## TASK ITEM
Lines before the one containing "Handbook group: [1389,678,1789,877]" are left out; copy that line and every later line through the end of the data exactly.

** Opening INFORMATION SHOWN block **

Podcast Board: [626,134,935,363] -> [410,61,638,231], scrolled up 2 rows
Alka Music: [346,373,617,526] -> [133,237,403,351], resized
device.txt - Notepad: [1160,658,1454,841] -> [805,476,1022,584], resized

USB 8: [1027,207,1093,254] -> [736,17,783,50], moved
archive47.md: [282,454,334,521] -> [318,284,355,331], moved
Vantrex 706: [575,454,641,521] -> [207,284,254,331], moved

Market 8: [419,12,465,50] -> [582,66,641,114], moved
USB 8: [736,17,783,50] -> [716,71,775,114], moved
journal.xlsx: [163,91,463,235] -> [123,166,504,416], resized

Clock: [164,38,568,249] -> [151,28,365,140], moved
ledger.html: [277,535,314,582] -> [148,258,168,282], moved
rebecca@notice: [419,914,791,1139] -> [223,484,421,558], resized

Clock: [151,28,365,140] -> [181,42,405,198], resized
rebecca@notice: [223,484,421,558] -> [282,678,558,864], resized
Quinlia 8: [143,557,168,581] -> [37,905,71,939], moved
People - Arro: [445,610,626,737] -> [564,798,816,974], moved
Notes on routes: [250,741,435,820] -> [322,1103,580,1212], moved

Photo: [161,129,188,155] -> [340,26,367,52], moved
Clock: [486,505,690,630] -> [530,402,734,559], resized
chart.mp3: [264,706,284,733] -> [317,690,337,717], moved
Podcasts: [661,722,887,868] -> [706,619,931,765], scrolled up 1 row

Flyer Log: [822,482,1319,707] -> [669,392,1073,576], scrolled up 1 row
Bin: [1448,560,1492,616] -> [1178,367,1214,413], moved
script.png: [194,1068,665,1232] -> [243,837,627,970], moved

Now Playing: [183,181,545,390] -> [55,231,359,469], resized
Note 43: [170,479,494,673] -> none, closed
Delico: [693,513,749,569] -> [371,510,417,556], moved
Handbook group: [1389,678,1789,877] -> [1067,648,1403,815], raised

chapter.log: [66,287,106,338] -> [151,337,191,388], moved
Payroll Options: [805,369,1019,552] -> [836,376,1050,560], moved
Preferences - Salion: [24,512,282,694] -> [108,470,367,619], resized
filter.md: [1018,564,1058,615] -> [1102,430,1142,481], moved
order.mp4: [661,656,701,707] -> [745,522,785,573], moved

** Closing INFORMATION SHOWN block **

## OUTPUT FOR THIS TASK
Handbook group: [1389,678,1789,877] -> [1067,648,1403,815], raised

chapter.log: [66,287,106,338] -> [151,337,191,388], moved
Payroll Options: [805,369,1019,552] -> [836,376,1050,560], moved
Preferences - Salion: [24,512,282,694] -> [108,470,367,619], resized
filter.md: [1018,564,1058,615] -> [1102,430,1142,481], moved
order.mp4: [661,656,701,707] -> [745,522,785,573], moved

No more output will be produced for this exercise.